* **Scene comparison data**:
• • •

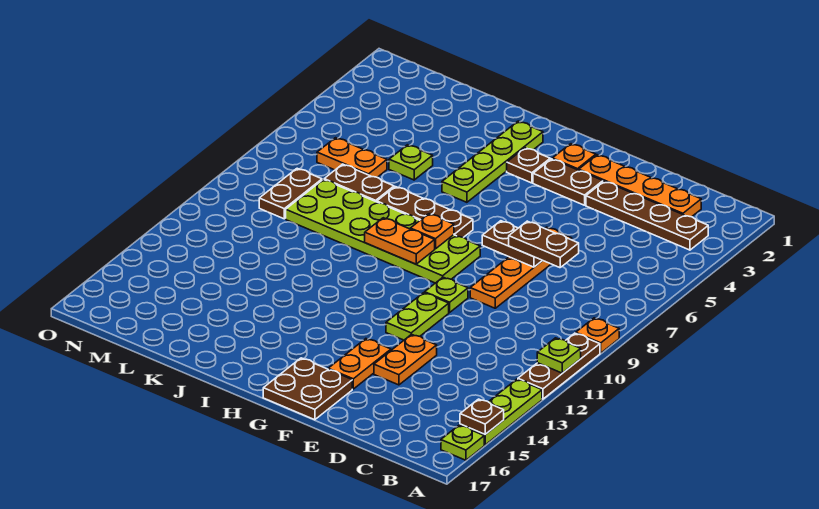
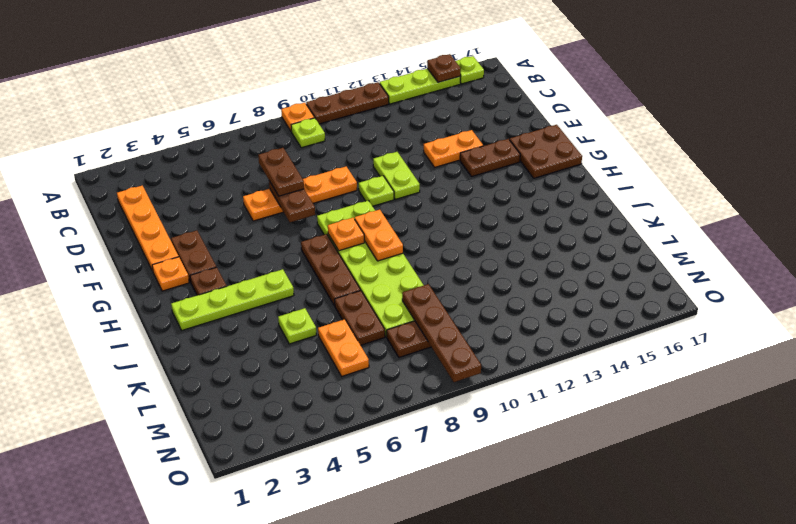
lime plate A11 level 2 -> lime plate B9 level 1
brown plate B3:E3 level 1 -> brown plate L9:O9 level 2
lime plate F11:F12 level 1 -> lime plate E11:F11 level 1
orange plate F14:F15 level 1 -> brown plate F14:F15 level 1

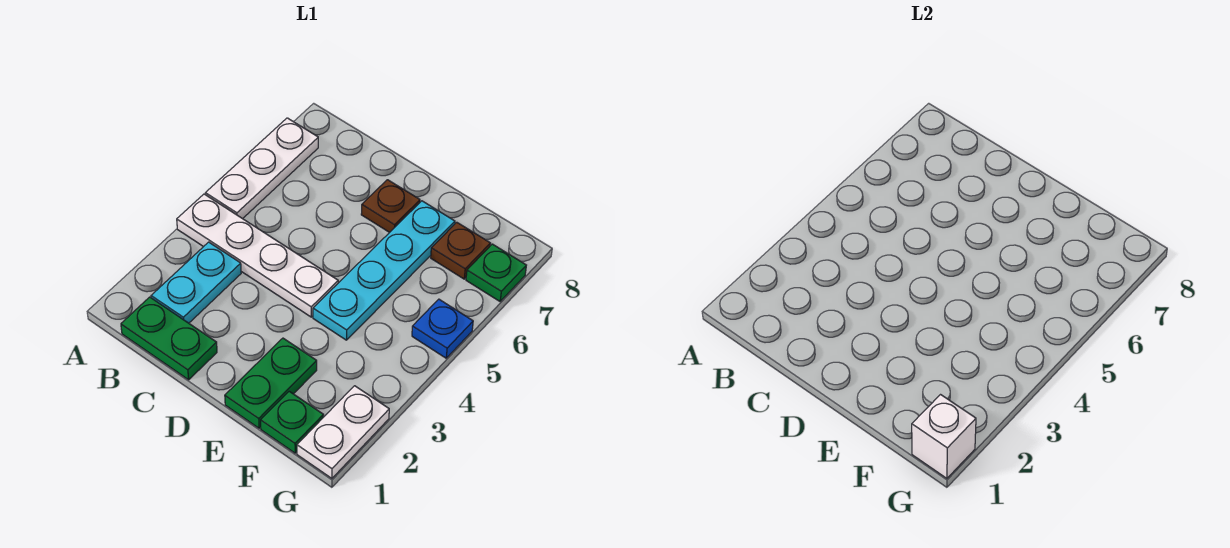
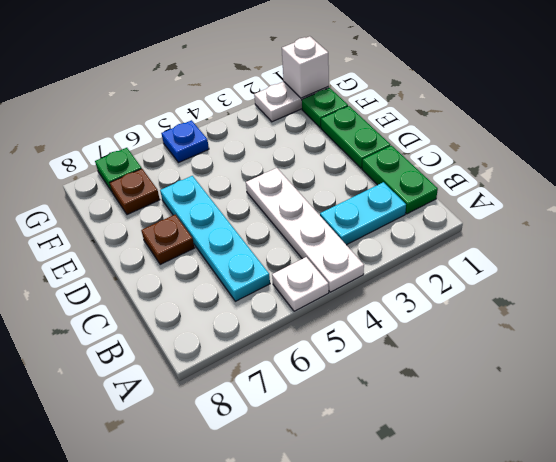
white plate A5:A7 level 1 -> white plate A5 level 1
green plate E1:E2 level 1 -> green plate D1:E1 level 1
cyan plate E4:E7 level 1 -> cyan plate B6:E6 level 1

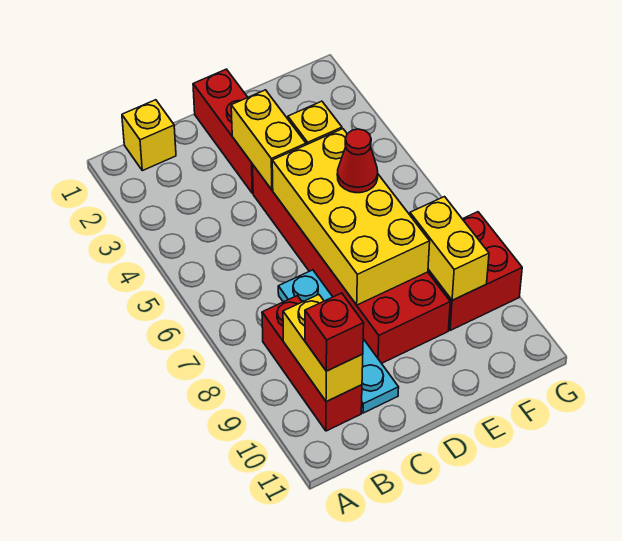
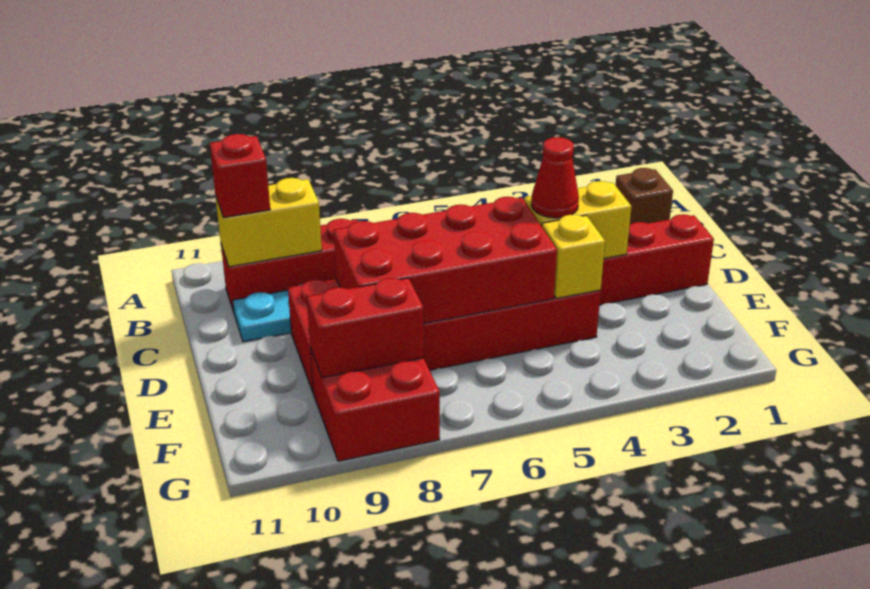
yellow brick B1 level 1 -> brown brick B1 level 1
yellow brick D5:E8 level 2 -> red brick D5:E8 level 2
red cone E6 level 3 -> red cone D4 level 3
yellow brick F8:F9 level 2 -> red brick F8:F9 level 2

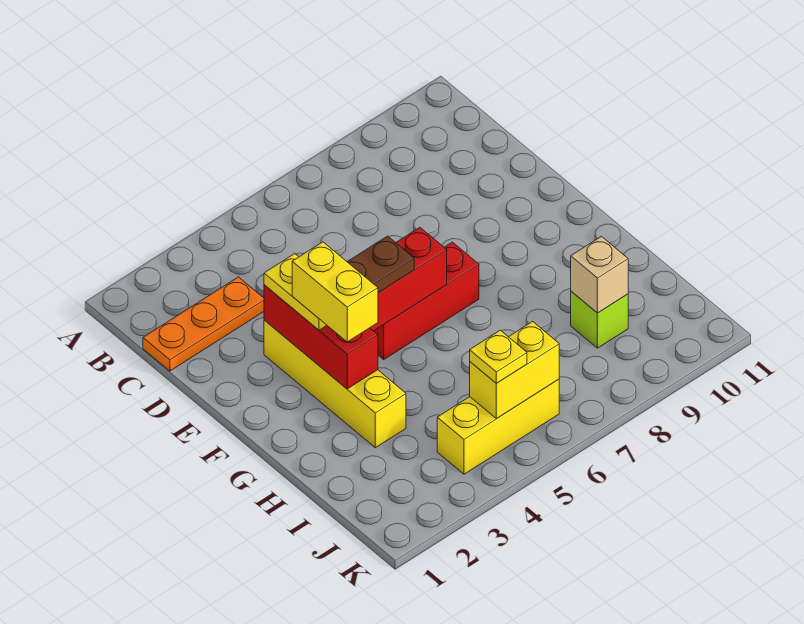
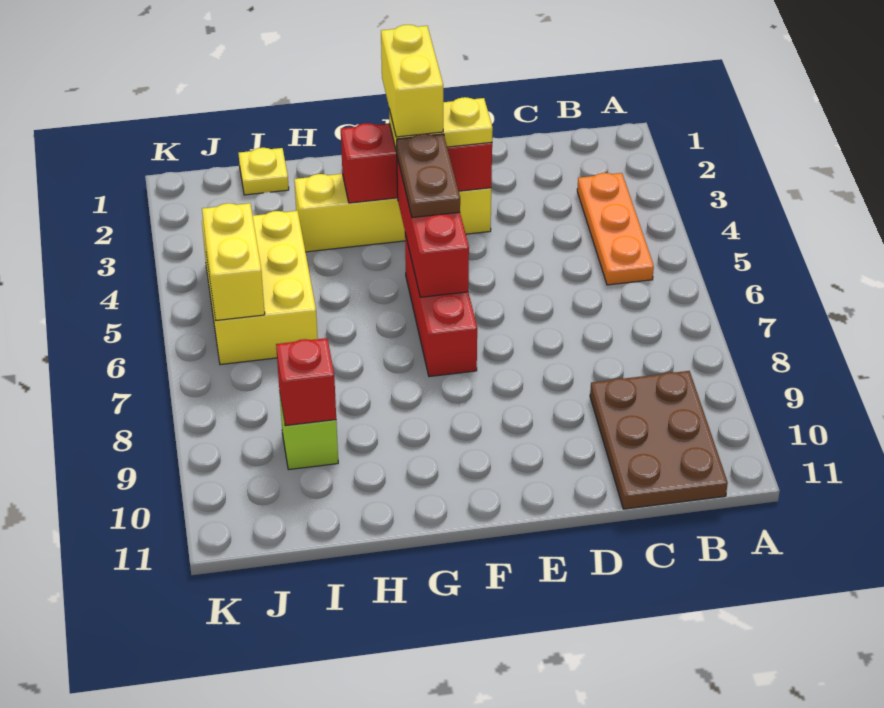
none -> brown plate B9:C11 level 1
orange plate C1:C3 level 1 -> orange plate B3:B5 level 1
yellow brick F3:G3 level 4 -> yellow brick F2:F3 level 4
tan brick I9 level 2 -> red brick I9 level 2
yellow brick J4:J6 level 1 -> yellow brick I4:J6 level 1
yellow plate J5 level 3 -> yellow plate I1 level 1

• • •

* **WHAT YOU ARE ASKED TO DO**: Each line above has to be returned exactly. Drop the pictures.

* **EXERCISE RESPONSE**:
lime plate A11 level 2 -> lime plate B9 level 1
brown plate B3:E3 level 1 -> brown plate L9:O9 level 2
lime plate F11:F12 level 1 -> lime plate E11:F11 level 1
orange plate F14:F15 level 1 -> brown plate F14:F15 level 1

white plate A5:A7 level 1 -> white plate A5 level 1
green plate E1:E2 level 1 -> green plate D1:E1 level 1
cyan plate E4:E7 level 1 -> cyan plate B6:E6 level 1

yellow brick B1 level 1 -> brown brick B1 level 1
yellow brick D5:E8 level 2 -> red brick D5:E8 level 2
red cone E6 level 3 -> red cone D4 level 3
yellow brick F8:F9 level 2 -> red brick F8:F9 level 2

none -> brown plate B9:C11 level 1
orange plate C1:C3 level 1 -> orange plate B3:B5 level 1
yellow brick F3:G3 level 4 -> yellow brick F2:F3 level 4
tan brick I9 level 2 -> red brick I9 level 2
yellow brick J4:J6 level 1 -> yellow brick I4:J6 level 1
yellow plate J5 level 3 -> yellow plate I1 level 1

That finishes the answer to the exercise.